== What you are asked to do ==
Return the full listing unchanged, apart from leaving out its images.

══ Data supplied ══

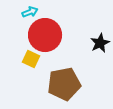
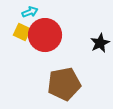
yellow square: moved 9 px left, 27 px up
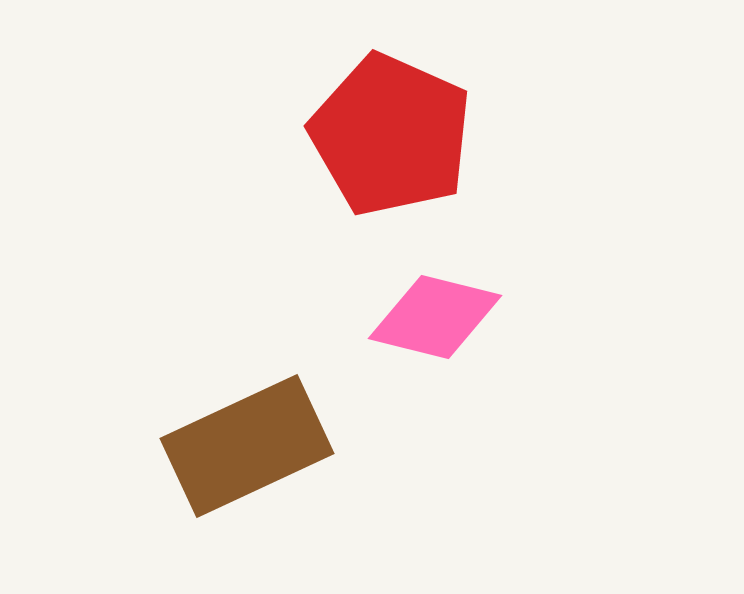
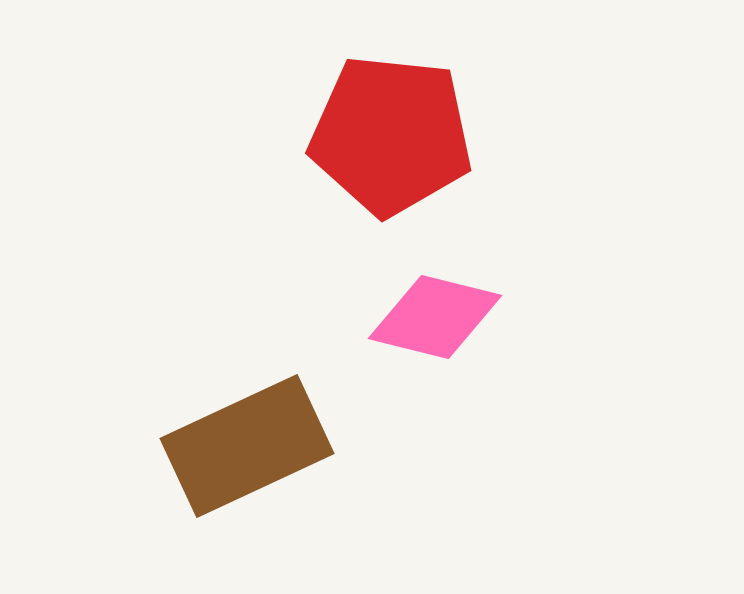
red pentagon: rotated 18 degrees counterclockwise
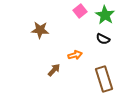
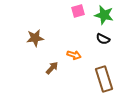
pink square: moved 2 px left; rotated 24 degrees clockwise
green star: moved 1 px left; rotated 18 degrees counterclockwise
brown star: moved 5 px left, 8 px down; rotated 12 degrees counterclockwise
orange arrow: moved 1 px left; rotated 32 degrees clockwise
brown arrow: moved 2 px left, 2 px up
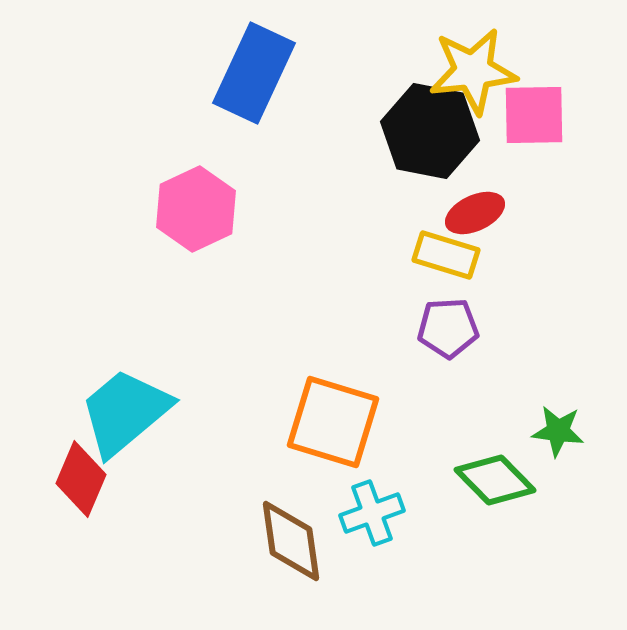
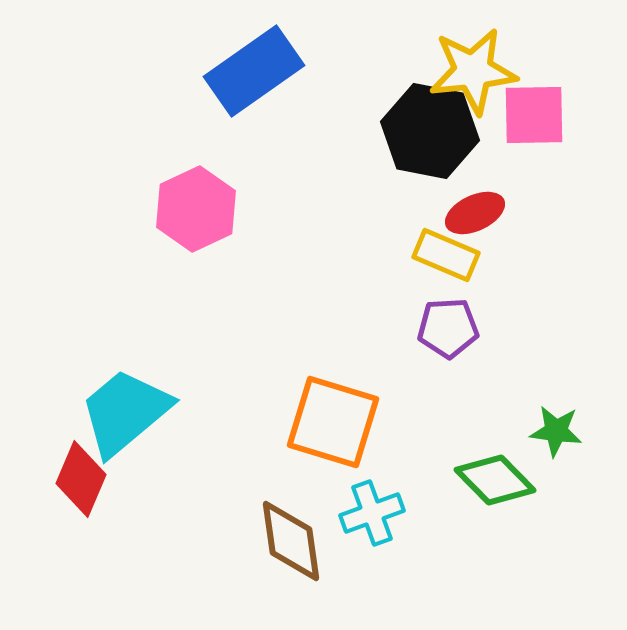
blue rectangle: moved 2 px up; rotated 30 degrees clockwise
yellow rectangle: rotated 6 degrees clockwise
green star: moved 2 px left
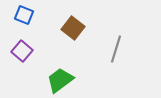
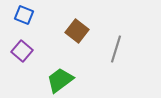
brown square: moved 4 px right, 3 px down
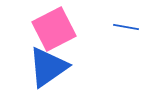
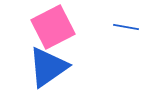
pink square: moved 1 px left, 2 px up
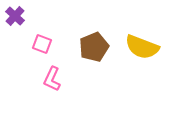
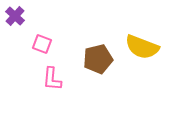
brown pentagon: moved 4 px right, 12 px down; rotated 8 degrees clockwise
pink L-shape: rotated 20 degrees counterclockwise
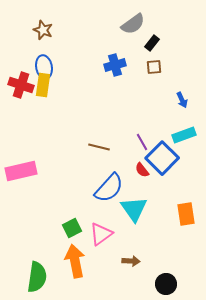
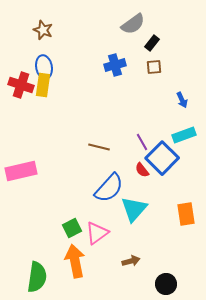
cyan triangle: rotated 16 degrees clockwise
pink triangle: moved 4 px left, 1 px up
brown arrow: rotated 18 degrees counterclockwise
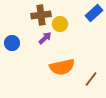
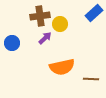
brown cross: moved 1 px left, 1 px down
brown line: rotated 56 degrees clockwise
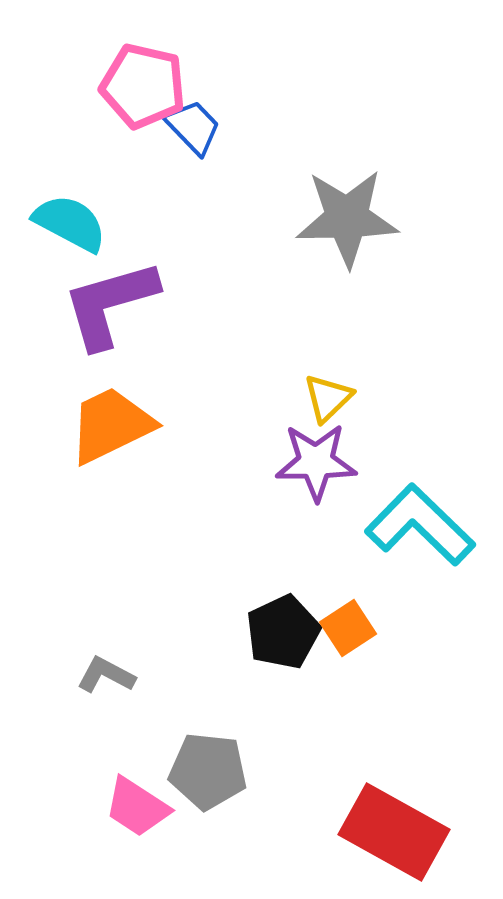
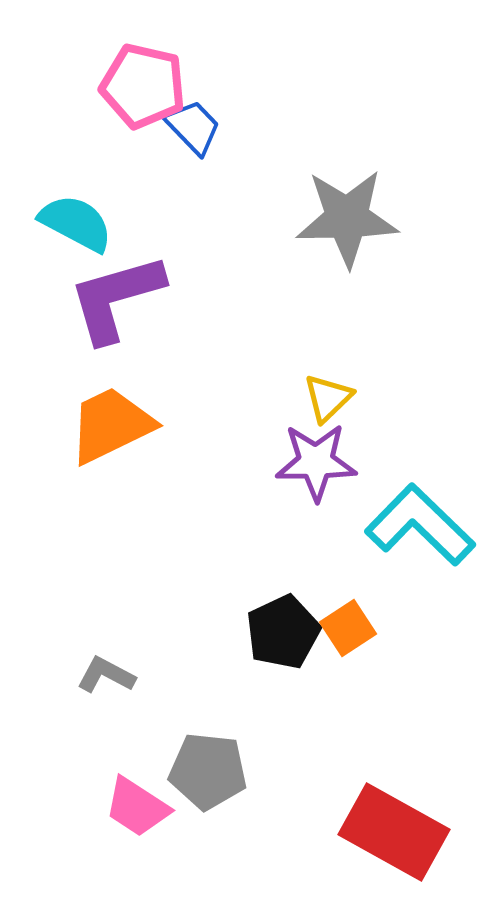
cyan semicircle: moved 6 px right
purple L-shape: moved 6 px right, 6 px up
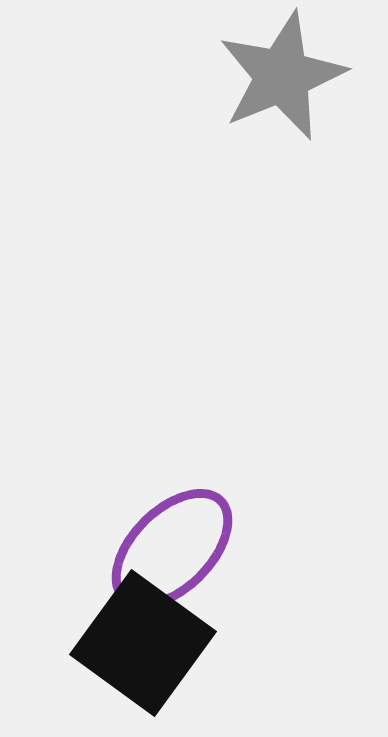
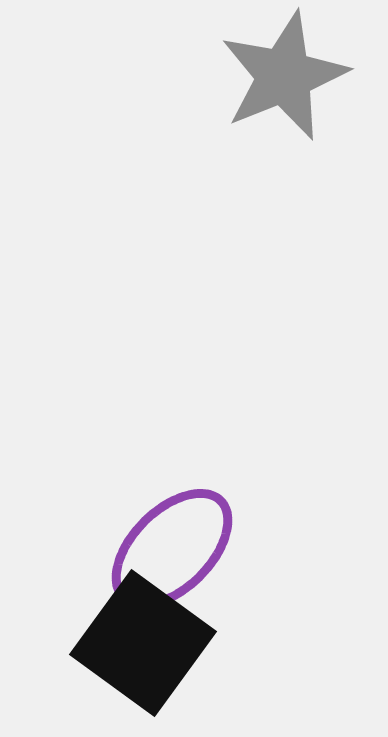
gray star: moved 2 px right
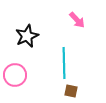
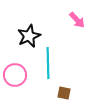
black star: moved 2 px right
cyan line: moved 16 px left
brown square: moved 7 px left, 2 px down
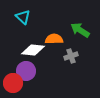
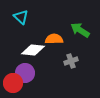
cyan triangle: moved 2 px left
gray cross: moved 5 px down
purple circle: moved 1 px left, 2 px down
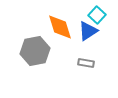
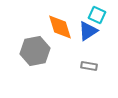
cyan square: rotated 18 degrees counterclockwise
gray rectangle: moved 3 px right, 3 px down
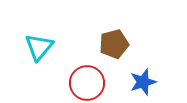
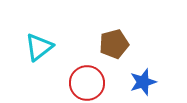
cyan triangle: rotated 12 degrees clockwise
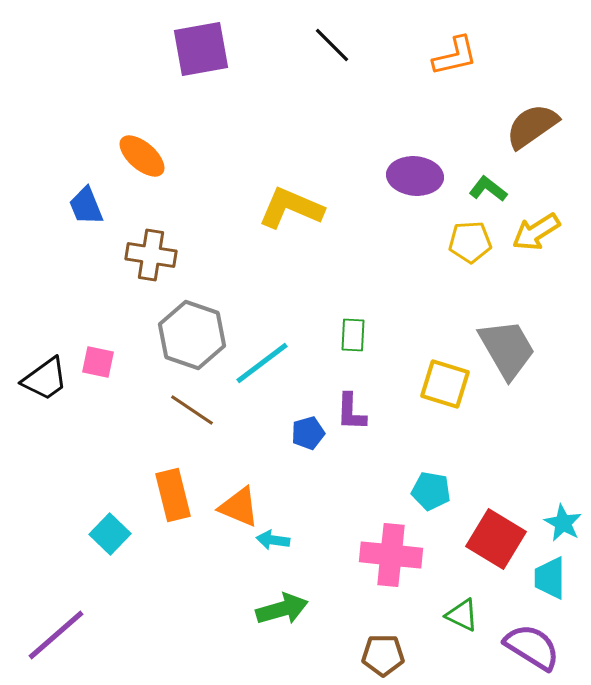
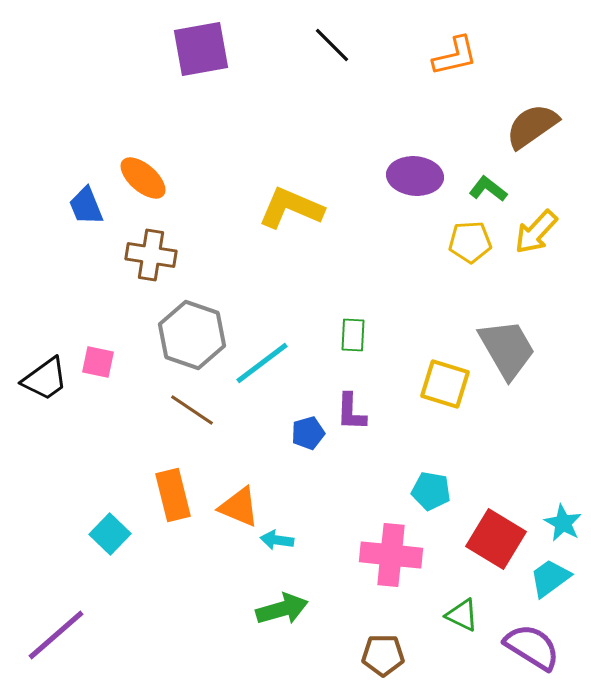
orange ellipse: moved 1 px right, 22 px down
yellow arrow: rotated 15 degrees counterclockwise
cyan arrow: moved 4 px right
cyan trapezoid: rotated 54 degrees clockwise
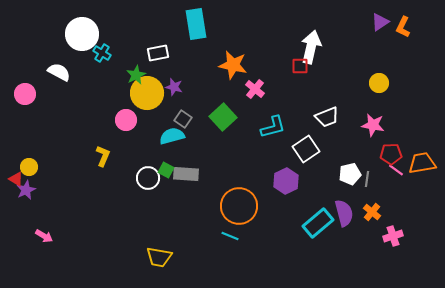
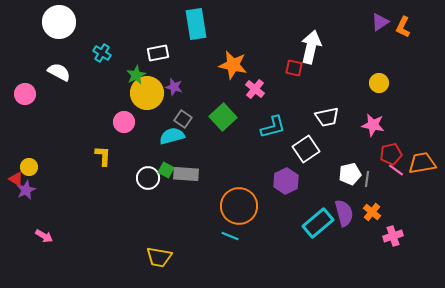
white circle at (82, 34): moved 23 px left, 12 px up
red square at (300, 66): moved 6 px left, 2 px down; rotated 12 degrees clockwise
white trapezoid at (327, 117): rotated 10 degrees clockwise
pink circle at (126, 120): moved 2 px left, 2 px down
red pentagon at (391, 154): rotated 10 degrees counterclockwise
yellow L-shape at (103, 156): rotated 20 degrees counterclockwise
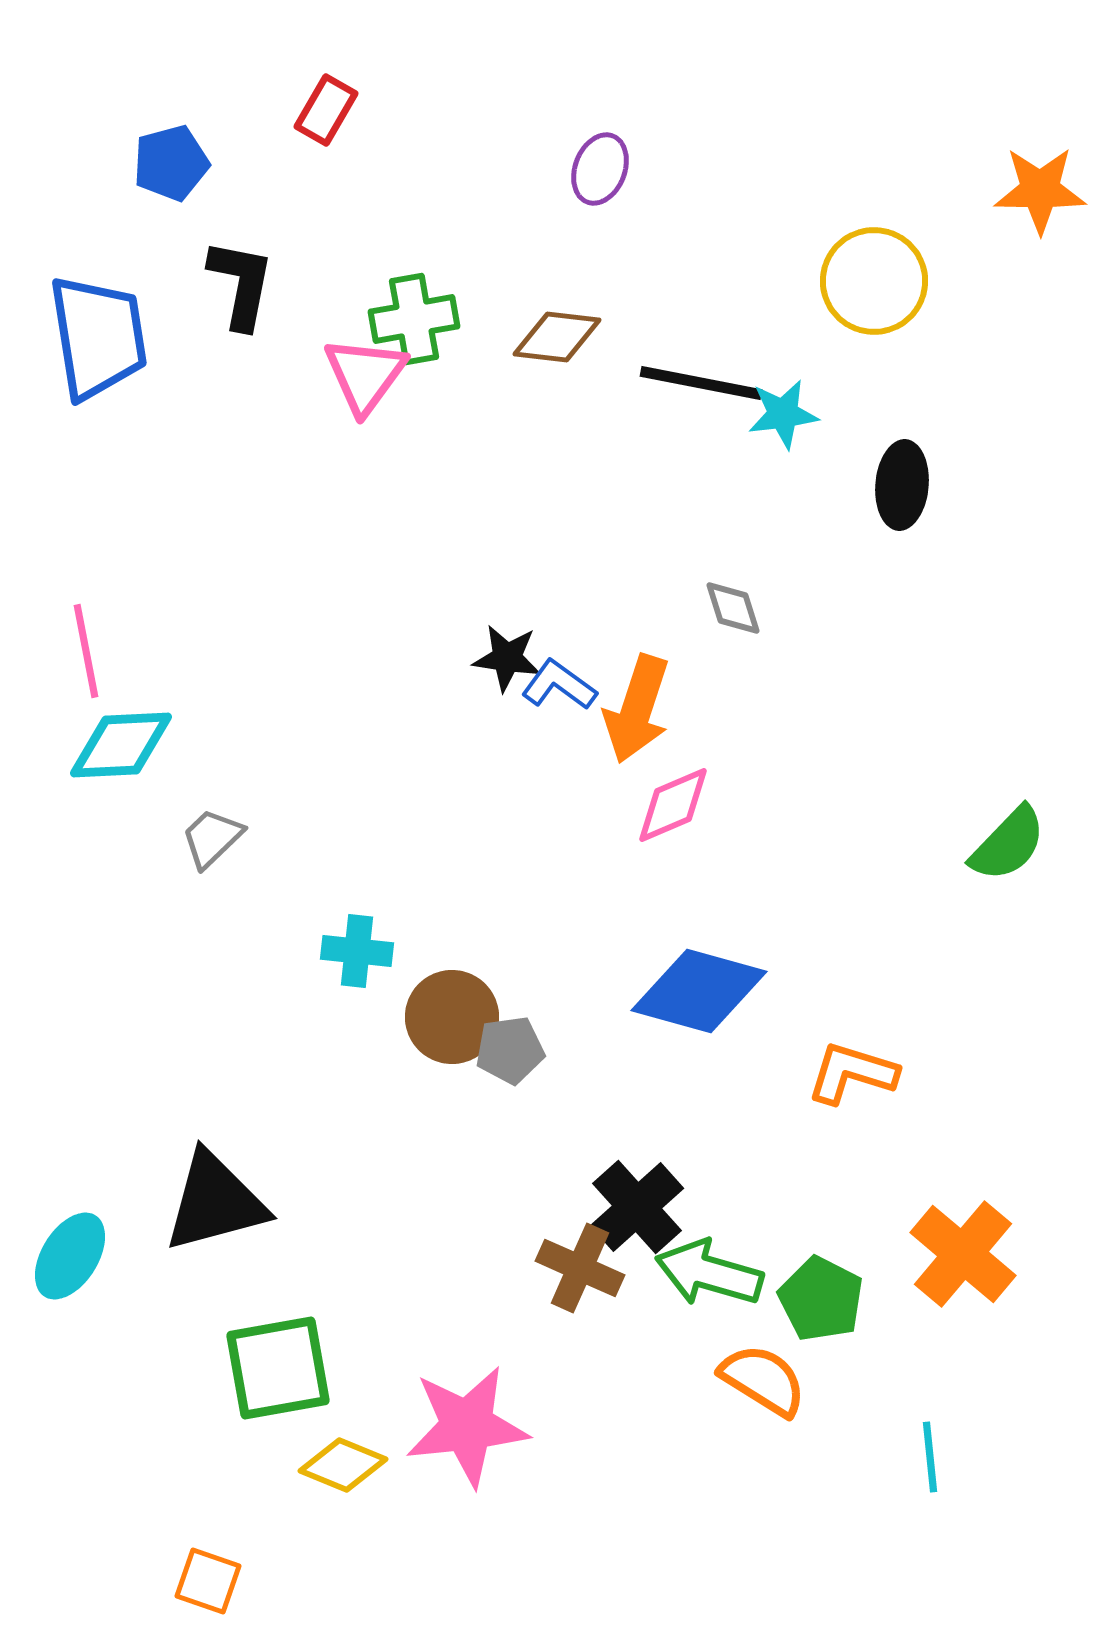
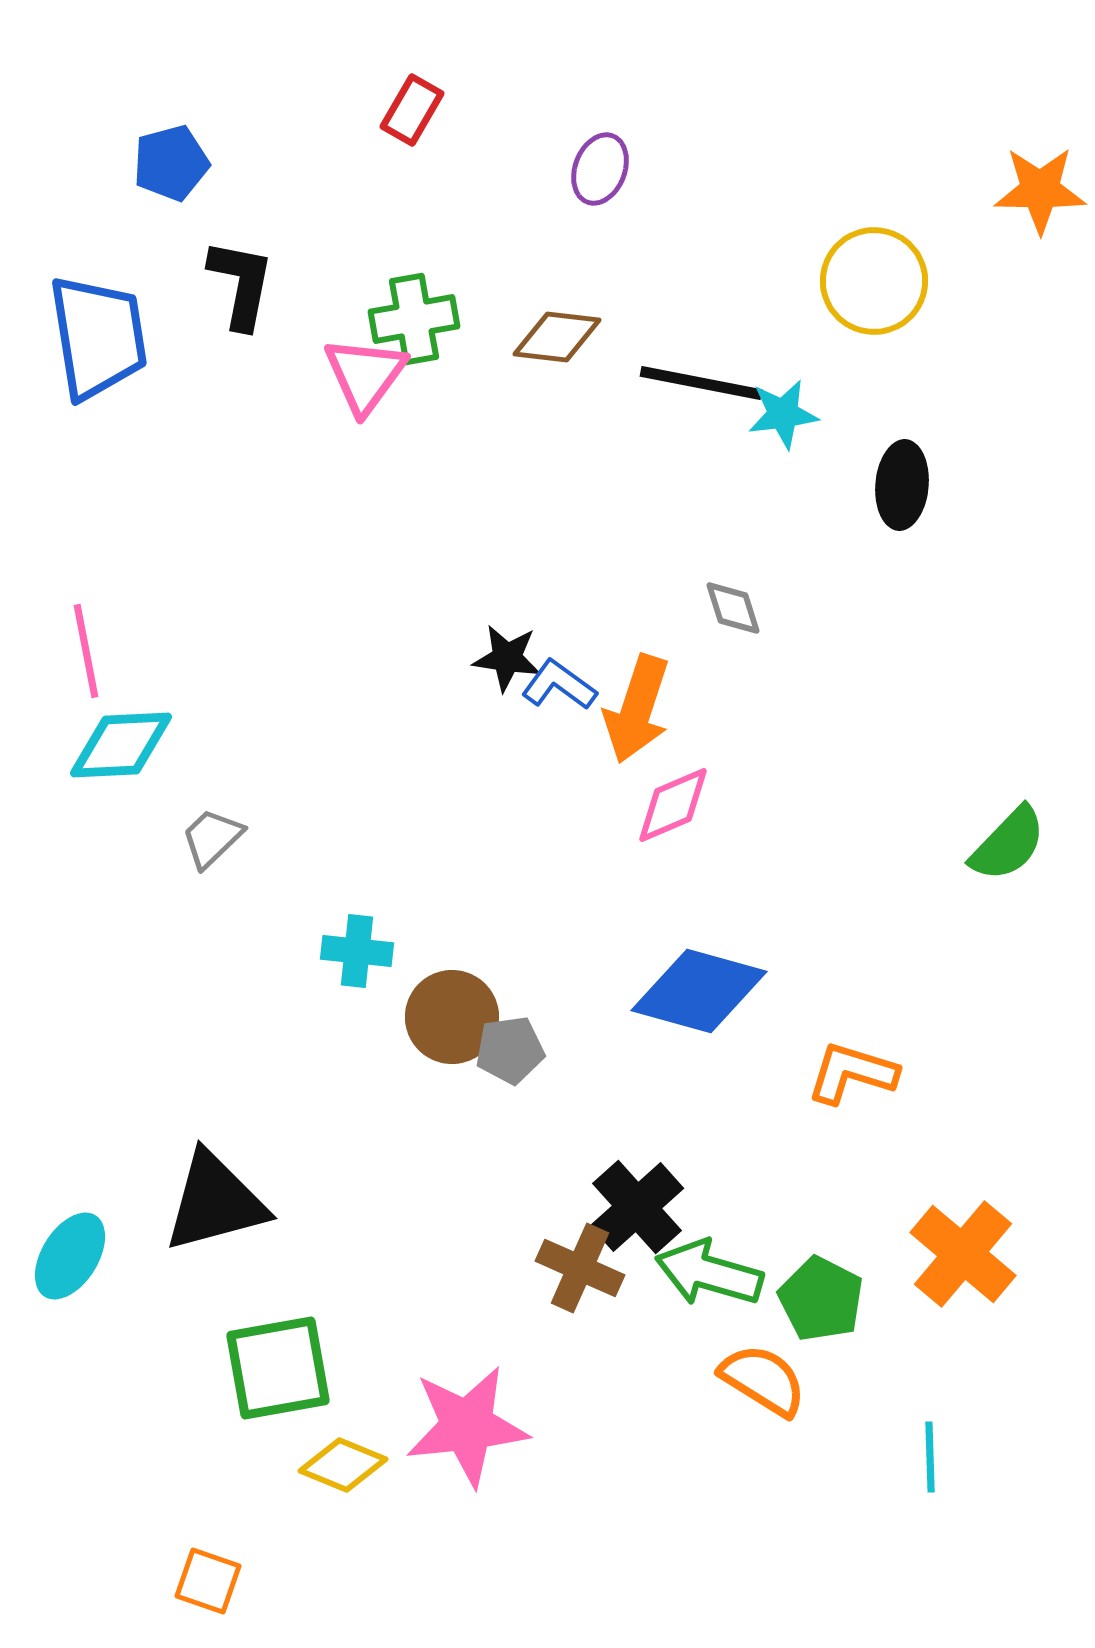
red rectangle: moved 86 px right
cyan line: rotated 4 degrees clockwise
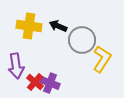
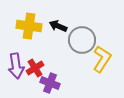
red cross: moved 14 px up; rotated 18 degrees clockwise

═══

== Response area ==
yellow square: moved 9 px left, 27 px up
red pentagon: rotated 18 degrees counterclockwise
pink square: moved 2 px left; rotated 24 degrees clockwise
green star: moved 1 px left; rotated 18 degrees counterclockwise
brown star: moved 5 px left, 8 px down; rotated 12 degrees counterclockwise
orange arrow: moved 1 px left; rotated 32 degrees clockwise
brown arrow: moved 2 px left, 2 px up
blue rectangle: moved 2 px up; rotated 30 degrees clockwise
yellow rectangle: rotated 6 degrees clockwise
green star: moved 2 px left
brown square: moved 4 px right, 3 px down
pink square: moved 1 px left, 2 px up
brown pentagon: moved 4 px right, 12 px down; rotated 8 degrees clockwise
pink L-shape: rotated 20 degrees counterclockwise
cyan triangle: rotated 16 degrees clockwise
pink triangle: moved 4 px left, 1 px up
brown arrow: rotated 18 degrees counterclockwise
brown cross: moved 1 px left, 1 px down
brown line: rotated 56 degrees clockwise
cyan semicircle: moved 6 px right
purple L-shape: moved 6 px right, 6 px up
gray star: moved 2 px right
black star: moved 2 px right
cyan line: moved 16 px left
brown square: moved 7 px left, 2 px down
cyan triangle: moved 2 px left
gray cross: moved 5 px down
purple circle: moved 1 px left, 2 px down
cyan square: rotated 18 degrees counterclockwise
gray rectangle: moved 3 px right, 3 px down
cyan triangle: rotated 12 degrees clockwise
orange ellipse: moved 1 px right, 22 px down
yellow arrow: rotated 15 degrees counterclockwise
cyan arrow: moved 4 px right
cyan trapezoid: rotated 54 degrees clockwise
white circle at (82, 34): moved 23 px left, 12 px up
red square at (300, 66): moved 6 px left, 2 px down; rotated 12 degrees clockwise
white trapezoid at (327, 117): rotated 10 degrees clockwise
pink circle at (126, 120): moved 2 px left, 2 px down
red pentagon at (391, 154): rotated 10 degrees counterclockwise
yellow L-shape at (103, 156): rotated 20 degrees counterclockwise
red rectangle: moved 86 px right
cyan line: rotated 4 degrees clockwise
red cross: moved 14 px up; rotated 18 degrees clockwise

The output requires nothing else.